(Material shown Opens)

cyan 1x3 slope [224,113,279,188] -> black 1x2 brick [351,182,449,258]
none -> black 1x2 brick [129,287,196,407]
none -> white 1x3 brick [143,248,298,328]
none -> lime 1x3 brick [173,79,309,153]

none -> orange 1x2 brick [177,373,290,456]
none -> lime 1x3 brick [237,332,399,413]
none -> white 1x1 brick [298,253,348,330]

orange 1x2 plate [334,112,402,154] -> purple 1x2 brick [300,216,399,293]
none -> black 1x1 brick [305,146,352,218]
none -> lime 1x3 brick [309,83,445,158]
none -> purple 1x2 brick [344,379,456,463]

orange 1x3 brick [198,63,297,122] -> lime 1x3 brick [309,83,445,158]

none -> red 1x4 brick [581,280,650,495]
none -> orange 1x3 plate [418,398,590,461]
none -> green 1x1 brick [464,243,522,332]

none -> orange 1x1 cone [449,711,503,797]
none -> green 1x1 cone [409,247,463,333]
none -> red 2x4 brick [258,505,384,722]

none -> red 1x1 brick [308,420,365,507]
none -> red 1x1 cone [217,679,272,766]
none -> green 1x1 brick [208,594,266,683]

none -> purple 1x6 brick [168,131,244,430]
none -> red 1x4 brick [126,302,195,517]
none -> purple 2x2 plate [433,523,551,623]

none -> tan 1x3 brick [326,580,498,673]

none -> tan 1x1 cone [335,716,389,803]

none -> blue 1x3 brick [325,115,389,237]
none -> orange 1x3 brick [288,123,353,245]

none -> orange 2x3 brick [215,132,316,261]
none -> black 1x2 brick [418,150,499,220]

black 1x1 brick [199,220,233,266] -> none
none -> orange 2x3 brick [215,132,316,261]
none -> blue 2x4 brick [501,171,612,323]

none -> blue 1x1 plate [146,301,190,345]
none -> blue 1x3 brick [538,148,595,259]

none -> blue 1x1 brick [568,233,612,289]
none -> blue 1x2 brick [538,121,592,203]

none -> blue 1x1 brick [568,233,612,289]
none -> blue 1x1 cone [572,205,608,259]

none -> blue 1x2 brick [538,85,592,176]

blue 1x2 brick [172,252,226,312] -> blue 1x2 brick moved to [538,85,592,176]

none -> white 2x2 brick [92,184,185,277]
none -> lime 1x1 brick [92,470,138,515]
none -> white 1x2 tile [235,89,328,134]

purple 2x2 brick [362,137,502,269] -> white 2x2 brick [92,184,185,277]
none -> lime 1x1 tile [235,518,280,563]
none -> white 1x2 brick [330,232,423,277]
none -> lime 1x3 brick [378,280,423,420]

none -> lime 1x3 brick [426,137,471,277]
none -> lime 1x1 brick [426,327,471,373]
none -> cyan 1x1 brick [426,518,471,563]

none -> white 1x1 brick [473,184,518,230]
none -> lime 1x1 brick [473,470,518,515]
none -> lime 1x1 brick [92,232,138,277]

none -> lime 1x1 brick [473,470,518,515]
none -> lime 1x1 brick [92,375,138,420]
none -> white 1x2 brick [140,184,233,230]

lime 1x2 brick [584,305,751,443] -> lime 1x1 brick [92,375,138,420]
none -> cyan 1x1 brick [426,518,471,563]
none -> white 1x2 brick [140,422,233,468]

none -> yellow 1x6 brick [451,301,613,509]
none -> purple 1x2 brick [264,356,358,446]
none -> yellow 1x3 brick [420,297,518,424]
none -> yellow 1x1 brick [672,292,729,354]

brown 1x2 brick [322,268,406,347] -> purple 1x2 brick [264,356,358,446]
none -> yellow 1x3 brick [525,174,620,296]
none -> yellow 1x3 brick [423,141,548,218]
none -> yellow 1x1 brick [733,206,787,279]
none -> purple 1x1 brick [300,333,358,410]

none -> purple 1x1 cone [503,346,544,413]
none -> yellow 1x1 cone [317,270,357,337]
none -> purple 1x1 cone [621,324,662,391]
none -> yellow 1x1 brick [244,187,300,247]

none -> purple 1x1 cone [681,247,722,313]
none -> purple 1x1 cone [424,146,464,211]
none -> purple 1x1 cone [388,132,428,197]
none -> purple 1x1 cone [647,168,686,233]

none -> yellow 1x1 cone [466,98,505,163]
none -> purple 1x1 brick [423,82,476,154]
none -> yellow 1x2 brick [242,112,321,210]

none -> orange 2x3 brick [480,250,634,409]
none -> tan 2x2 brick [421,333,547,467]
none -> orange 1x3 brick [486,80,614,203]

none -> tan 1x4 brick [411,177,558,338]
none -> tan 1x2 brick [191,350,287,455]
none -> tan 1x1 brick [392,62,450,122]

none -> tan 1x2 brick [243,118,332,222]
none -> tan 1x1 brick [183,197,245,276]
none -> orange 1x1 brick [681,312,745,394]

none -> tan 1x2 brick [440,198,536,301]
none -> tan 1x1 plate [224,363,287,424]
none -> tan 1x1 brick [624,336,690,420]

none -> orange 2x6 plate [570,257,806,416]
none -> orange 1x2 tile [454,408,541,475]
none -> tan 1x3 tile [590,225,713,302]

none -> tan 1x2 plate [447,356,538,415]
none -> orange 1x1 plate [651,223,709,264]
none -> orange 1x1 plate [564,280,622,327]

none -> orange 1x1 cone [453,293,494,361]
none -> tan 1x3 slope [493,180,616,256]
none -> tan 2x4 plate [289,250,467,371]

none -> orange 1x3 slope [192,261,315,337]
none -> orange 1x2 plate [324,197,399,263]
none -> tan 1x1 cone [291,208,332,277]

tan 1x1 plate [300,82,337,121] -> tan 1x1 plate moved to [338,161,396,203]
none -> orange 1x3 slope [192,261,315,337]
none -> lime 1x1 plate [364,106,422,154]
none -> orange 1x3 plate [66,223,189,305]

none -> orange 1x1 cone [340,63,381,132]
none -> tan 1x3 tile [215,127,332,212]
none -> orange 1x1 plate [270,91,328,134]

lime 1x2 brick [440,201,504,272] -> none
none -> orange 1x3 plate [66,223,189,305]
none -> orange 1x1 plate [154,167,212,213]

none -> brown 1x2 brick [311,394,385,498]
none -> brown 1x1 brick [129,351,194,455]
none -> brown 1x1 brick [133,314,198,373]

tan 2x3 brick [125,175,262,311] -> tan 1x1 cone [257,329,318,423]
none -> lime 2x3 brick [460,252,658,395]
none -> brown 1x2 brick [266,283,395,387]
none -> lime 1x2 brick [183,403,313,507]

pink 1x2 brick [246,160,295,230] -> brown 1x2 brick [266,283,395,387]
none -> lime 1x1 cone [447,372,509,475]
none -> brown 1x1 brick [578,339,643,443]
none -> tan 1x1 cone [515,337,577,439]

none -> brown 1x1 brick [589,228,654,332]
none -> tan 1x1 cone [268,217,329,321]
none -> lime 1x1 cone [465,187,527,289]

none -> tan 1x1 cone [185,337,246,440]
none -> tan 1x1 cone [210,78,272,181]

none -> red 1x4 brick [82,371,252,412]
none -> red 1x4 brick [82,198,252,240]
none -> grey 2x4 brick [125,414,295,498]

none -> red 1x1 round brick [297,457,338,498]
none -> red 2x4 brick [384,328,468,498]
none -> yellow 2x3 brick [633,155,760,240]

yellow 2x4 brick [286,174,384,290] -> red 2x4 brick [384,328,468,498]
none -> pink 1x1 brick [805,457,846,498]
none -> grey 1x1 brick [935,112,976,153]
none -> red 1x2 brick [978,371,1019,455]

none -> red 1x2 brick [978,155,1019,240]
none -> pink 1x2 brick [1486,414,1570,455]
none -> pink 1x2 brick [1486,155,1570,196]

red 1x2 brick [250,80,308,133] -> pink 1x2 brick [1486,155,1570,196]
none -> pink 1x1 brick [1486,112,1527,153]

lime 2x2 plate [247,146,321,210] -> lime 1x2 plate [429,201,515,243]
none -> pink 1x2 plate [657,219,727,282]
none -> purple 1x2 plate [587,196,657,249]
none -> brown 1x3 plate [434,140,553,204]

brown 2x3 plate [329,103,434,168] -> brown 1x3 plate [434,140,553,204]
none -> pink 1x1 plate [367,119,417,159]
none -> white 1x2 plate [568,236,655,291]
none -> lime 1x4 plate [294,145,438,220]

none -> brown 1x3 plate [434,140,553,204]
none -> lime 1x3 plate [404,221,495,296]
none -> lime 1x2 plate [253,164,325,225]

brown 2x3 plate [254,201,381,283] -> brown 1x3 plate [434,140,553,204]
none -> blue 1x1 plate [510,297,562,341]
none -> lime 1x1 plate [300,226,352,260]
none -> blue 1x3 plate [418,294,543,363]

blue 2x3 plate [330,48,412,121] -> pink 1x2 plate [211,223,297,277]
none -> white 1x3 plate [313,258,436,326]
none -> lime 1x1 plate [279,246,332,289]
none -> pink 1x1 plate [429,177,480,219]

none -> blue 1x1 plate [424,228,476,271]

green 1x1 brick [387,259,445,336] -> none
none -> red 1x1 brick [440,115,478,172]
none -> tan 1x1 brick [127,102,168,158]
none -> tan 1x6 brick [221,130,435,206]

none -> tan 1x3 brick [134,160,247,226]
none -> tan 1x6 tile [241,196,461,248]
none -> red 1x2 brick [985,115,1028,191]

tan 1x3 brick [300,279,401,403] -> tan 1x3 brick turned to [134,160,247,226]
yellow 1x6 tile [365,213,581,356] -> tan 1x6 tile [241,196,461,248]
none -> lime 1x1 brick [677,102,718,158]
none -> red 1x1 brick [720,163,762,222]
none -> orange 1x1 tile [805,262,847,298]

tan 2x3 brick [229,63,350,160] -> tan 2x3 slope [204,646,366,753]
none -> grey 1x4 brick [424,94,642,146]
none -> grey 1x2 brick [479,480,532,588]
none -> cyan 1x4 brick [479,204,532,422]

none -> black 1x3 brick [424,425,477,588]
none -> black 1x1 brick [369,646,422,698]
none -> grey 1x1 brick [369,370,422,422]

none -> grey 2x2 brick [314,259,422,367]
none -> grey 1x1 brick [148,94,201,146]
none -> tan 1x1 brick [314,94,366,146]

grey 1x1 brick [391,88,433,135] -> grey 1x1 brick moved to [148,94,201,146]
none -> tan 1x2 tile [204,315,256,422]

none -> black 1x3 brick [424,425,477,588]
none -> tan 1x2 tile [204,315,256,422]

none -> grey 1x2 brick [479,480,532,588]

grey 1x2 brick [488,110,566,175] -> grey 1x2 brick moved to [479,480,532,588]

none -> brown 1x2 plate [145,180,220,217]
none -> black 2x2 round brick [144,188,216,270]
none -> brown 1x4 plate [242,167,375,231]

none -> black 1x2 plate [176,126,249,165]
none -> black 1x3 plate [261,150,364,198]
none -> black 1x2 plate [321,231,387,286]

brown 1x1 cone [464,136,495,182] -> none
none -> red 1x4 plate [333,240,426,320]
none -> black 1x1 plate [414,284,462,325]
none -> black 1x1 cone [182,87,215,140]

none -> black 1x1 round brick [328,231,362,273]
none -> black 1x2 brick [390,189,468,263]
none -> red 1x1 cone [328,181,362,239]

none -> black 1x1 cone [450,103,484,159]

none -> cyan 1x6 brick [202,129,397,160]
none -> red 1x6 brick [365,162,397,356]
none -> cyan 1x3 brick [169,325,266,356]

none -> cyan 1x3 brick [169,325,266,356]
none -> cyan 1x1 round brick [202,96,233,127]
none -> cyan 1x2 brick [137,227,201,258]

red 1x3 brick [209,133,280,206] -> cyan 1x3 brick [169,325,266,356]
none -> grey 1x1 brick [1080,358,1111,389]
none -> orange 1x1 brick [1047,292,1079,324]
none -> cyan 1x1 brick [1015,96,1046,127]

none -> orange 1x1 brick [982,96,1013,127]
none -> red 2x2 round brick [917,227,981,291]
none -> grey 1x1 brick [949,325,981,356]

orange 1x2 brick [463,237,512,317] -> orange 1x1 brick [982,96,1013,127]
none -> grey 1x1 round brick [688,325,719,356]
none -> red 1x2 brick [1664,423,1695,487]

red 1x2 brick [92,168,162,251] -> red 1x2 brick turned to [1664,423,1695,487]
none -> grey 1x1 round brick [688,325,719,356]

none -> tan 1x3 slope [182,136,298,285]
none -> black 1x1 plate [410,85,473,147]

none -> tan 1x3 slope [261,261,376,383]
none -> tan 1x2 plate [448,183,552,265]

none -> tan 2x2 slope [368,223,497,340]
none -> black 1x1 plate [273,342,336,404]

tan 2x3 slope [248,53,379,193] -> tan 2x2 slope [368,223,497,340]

(Material shown Closes)

* What to produce *
From the entries above, print the lines beginning at the one with "none -> orange 1x1 cone [340,63,381,132]" and stopping after the one with "none -> brown 1x2 brick [311,394,385,498]", exactly as written and with nothing else.

* Result of the exercise *
none -> orange 1x1 cone [340,63,381,132]
none -> tan 1x3 tile [215,127,332,212]
none -> orange 1x1 plate [270,91,328,134]

lime 1x2 brick [440,201,504,272] -> none
none -> orange 1x3 plate [66,223,189,305]
none -> orange 1x1 plate [154,167,212,213]

none -> brown 1x2 brick [311,394,385,498]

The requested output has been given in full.